** EXCERPTED RECORDS follows **
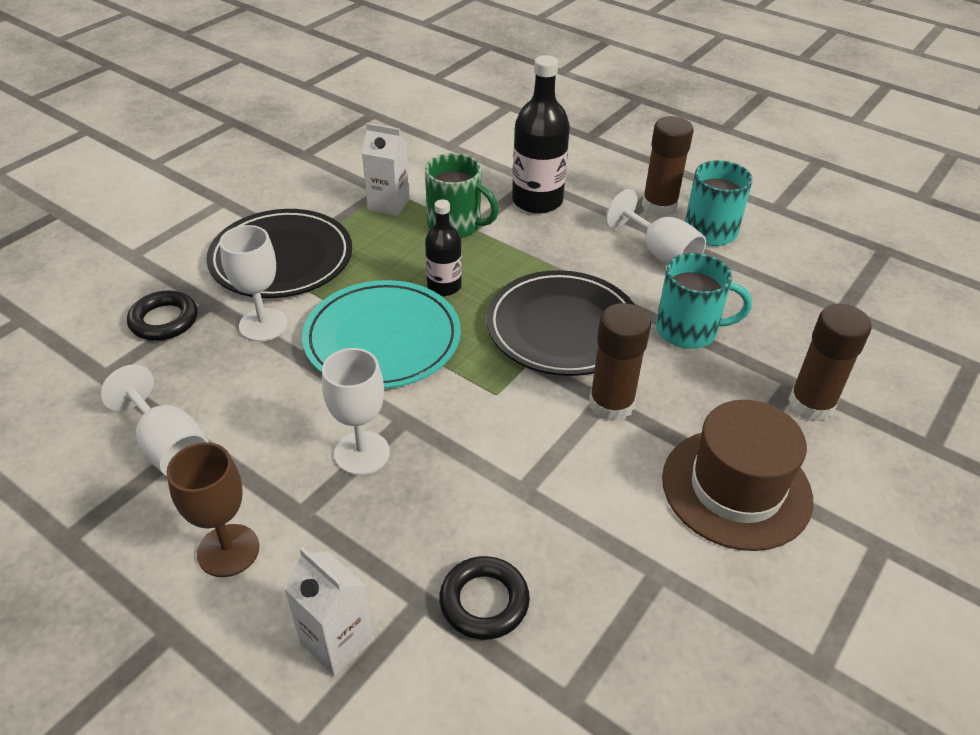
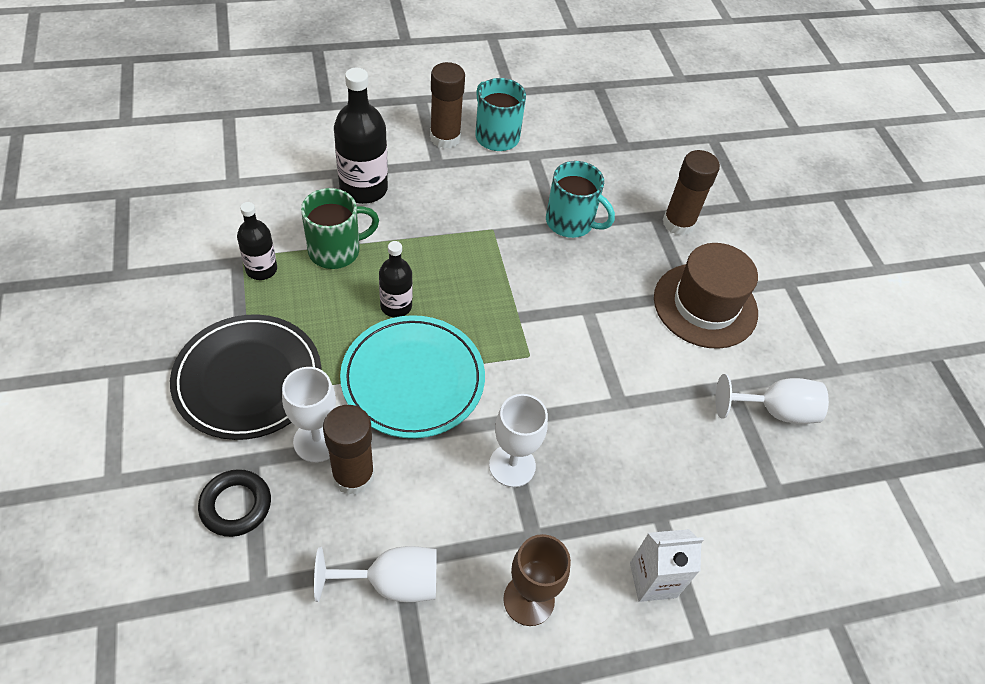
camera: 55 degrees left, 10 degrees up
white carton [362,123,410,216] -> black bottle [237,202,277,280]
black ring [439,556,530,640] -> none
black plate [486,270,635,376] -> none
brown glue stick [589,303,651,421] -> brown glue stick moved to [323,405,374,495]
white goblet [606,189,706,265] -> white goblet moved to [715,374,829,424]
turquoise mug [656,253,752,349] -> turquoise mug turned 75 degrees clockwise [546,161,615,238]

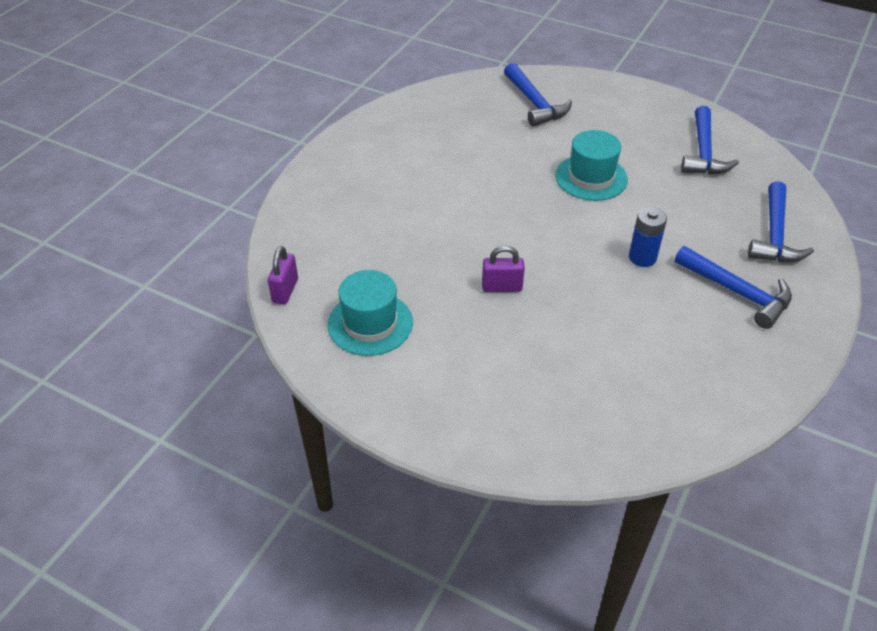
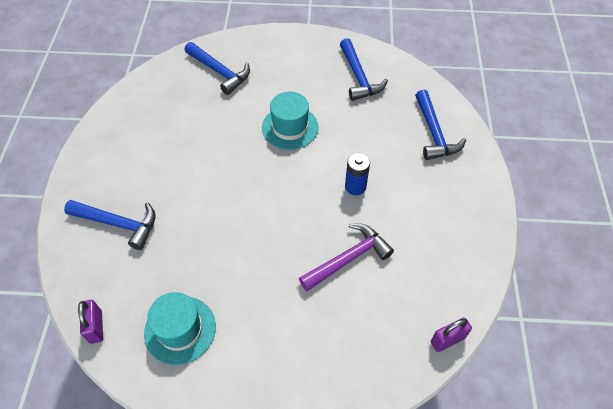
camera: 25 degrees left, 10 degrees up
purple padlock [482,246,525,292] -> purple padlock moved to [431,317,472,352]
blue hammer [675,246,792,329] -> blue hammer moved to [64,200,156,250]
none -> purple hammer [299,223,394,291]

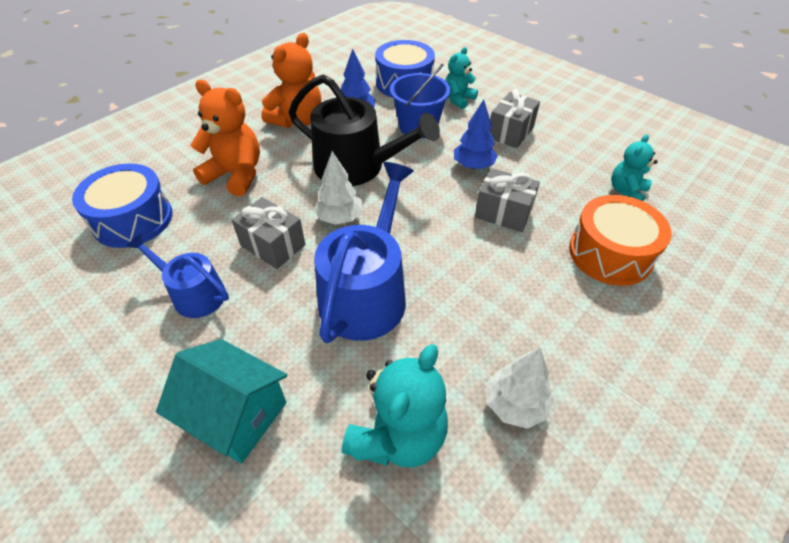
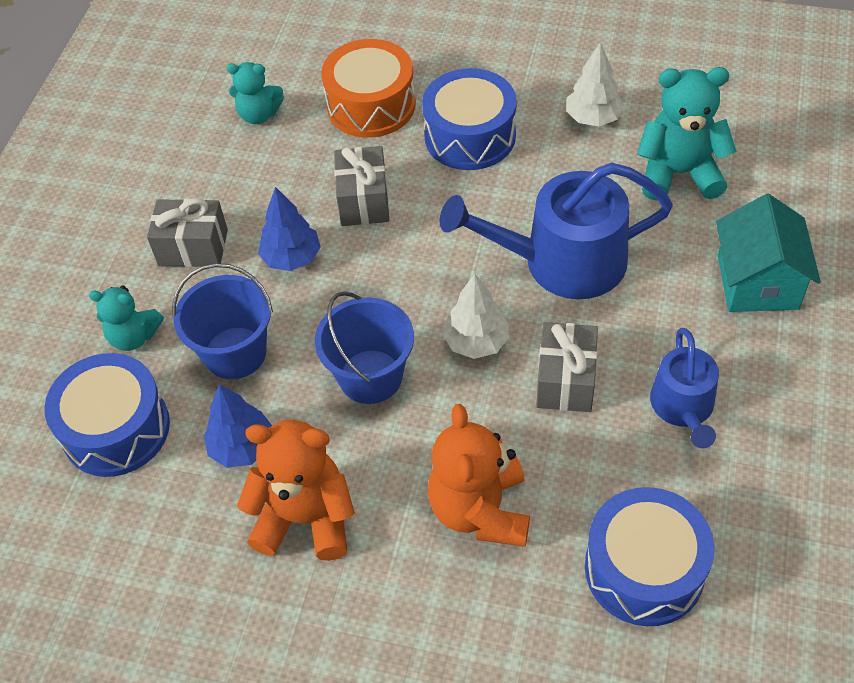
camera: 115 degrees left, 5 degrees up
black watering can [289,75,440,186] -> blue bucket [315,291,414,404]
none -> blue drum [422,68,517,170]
** End of EXCERPTED RECORDS **
◆ TO DO
Pictures are to be left out when the entries above are repeated exactly.

◆ EXERCISE ANSWER
camera: 55 degrees left, 10 degrees up
white carton [362,123,410,216] -> black bottle [237,202,277,280]
black ring [439,556,530,640] -> none
black plate [486,270,635,376] -> none
brown glue stick [589,303,651,421] -> brown glue stick moved to [323,405,374,495]
white goblet [606,189,706,265] -> white goblet moved to [715,374,829,424]
turquoise mug [656,253,752,349] -> turquoise mug turned 75 degrees clockwise [546,161,615,238]

camera: 25 degrees left, 10 degrees up
purple padlock [482,246,525,292] -> purple padlock moved to [431,317,472,352]
blue hammer [675,246,792,329] -> blue hammer moved to [64,200,156,250]
none -> purple hammer [299,223,394,291]

camera: 115 degrees left, 5 degrees up
black watering can [289,75,440,186] -> blue bucket [315,291,414,404]
none -> blue drum [422,68,517,170]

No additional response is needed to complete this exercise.